→ **Work order**: The records below hold pictures; please leave those out and retype the rest exactly.

━━━ Material for this exercise ━━━

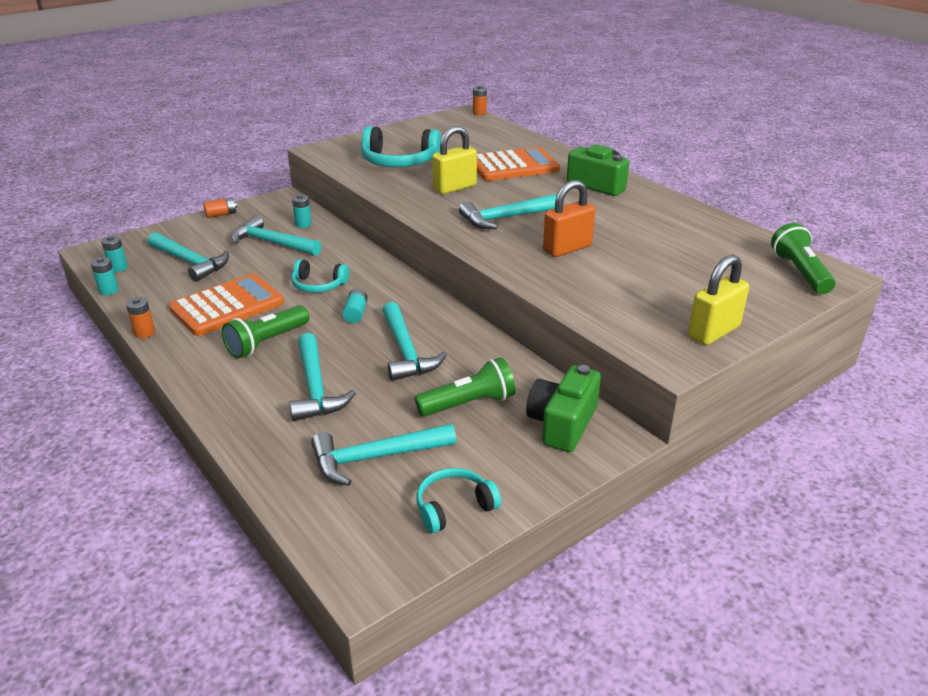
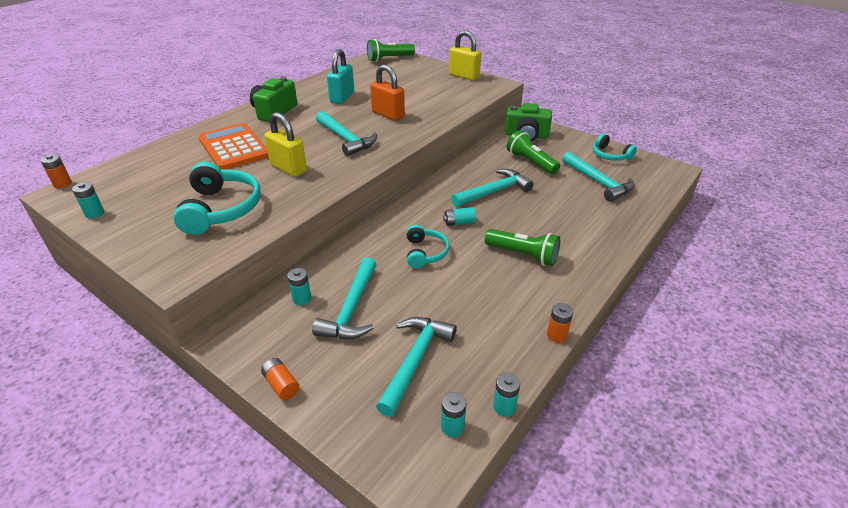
camera: 105 degrees left, 5 degrees up
(227, 306) = (485, 297): orange calculator -> none
(315, 387) = (557, 217): turquoise hammer -> none
(425, 124) = (94, 213): none -> turquoise battery
(633, 224) = (342, 98): none -> turquoise padlock

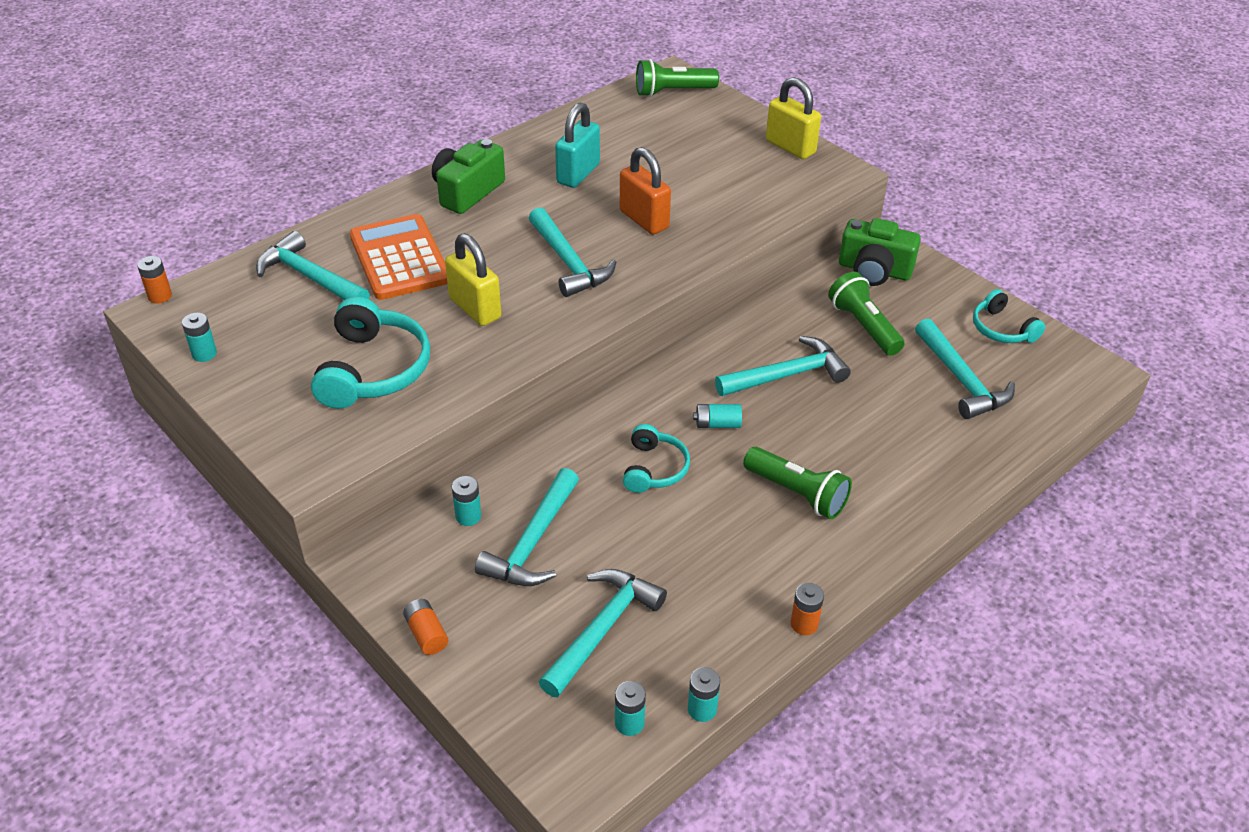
camera: 10 degrees right, 5 degrees up
(172, 163) = (310, 277): none -> turquoise hammer

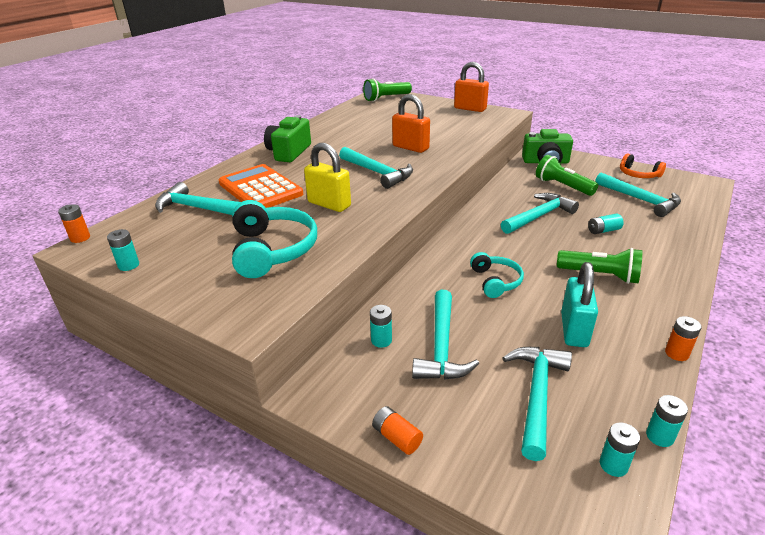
camera: 15 degrees left, 10 degrees down
(578, 174) = (355, 135): turquoise padlock -> turquoise padlock (574, 330)
(717, 424) = (517, 249): turquoise battery -> turquoise battery (603, 230)
(790, 147) = (470, 109): yellow padlock -> orange padlock
(1002, 329) = (638, 174): turquoise headphones -> orange headphones

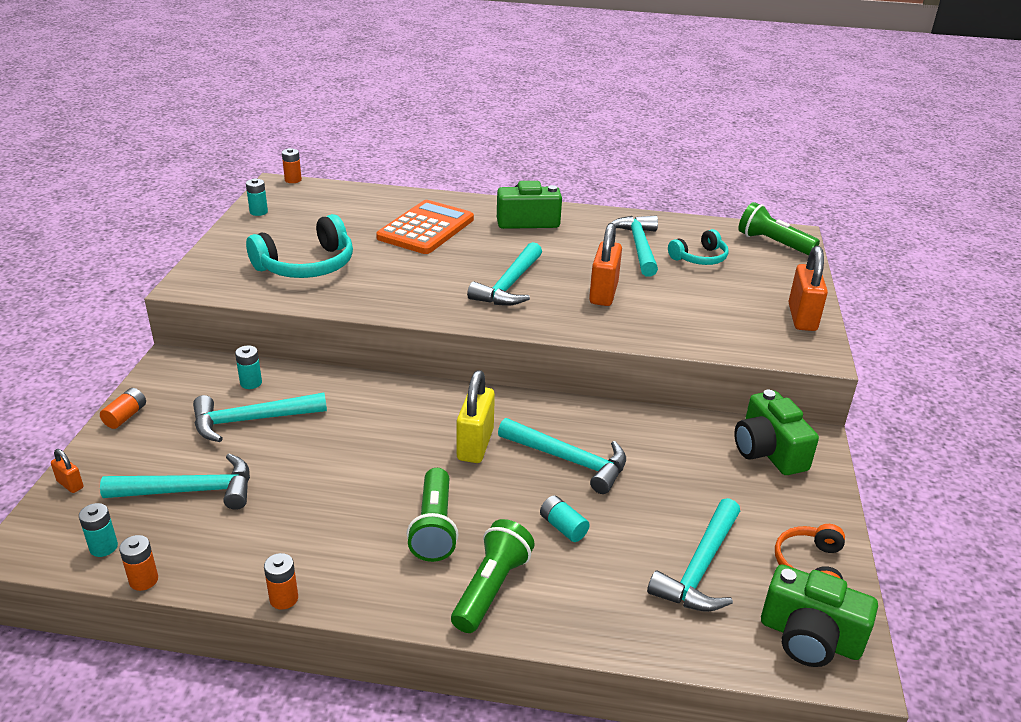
camera: 65 degrees right, 0 degrees up
(198, 208) = (368, 211): turquoise hammer -> turquoise hammer (638, 246)
(329, 204) = (412, 273): yellow padlock -> yellow padlock (475, 445)
(495, 281) = (383, 440): turquoise headphones -> turquoise headphones (699, 258)
(507, 492) = (70, 484): none -> orange padlock
(562, 186) = (687, 476): green flashlight -> green flashlight (491, 588)
(574, 330) = (306, 510): turquoise padlock -> none
(659, 436) = (144, 580): turquoise battery -> orange battery
(689, 186) = (809, 637): none -> green camera

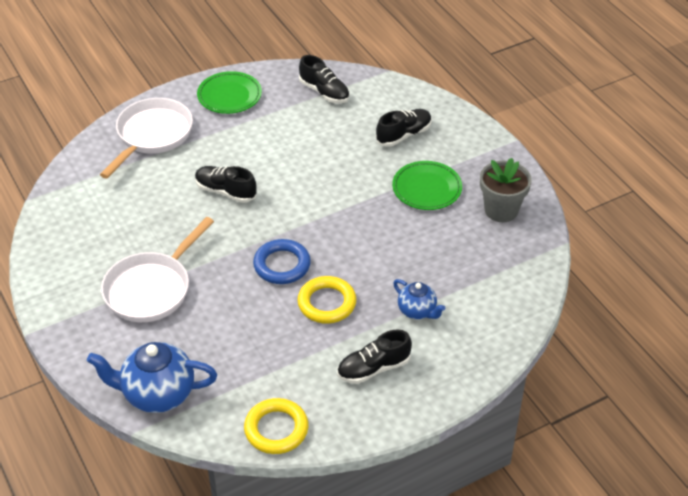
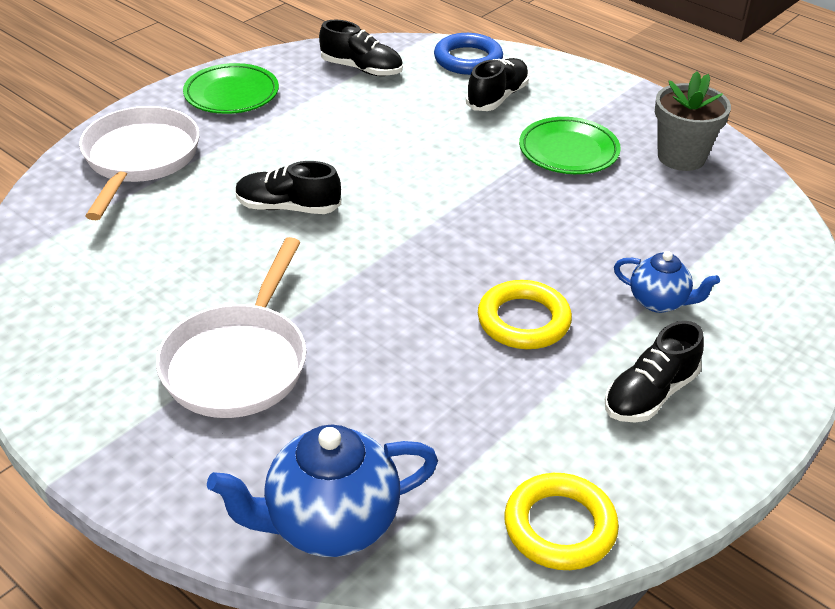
camera: 20 degrees left, 5 degrees down
(282, 265) = (426, 285): blue ring -> blue ring (468, 59)

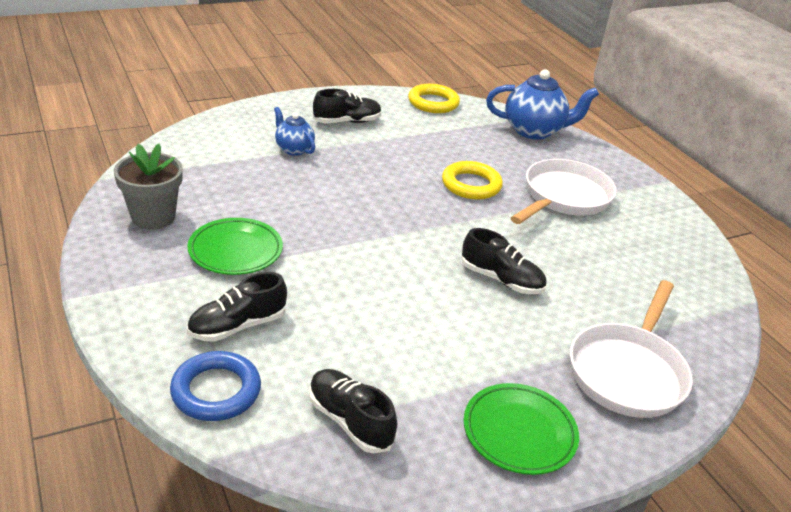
camera: 160 degrees left, 5 degrees down
(523, 321) = (383, 165): yellow ring -> yellow ring (471, 185)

━━━

→ **Written answer**:
camera: 105 degrees left, 5 degrees up
(227, 306) = (485, 297): orange calculator -> none
(315, 387) = (557, 217): turquoise hammer -> none
(425, 124) = (94, 213): none -> turquoise battery
(633, 224) = (342, 98): none -> turquoise padlock

camera: 10 degrees right, 5 degrees up
(172, 163) = (310, 277): none -> turquoise hammer

camera: 15 degrees left, 10 degrees down
(578, 174) = (355, 135): turquoise padlock -> turquoise padlock (574, 330)
(717, 424) = (517, 249): turquoise battery -> turquoise battery (603, 230)
(790, 147) = (470, 109): yellow padlock -> orange padlock
(1002, 329) = (638, 174): turquoise headphones -> orange headphones

camera: 65 degrees right, 0 degrees up
(198, 208) = (368, 211): turquoise hammer -> turquoise hammer (638, 246)
(329, 204) = (412, 273): yellow padlock -> yellow padlock (475, 445)
(495, 281) = (383, 440): turquoise headphones -> turquoise headphones (699, 258)
(507, 492) = (70, 484): none -> orange padlock
(562, 186) = (687, 476): green flashlight -> green flashlight (491, 588)
(574, 330) = (306, 510): turquoise padlock -> none
(659, 436) = (144, 580): turquoise battery -> orange battery
(689, 186) = (809, 637): none -> green camera

camera: 20 degrees left, 5 degrees down
(282, 265) = (426, 285): blue ring -> blue ring (468, 59)

camera: 160 degrees left, 5 degrees down
(523, 321) = (383, 165): yellow ring -> yellow ring (471, 185)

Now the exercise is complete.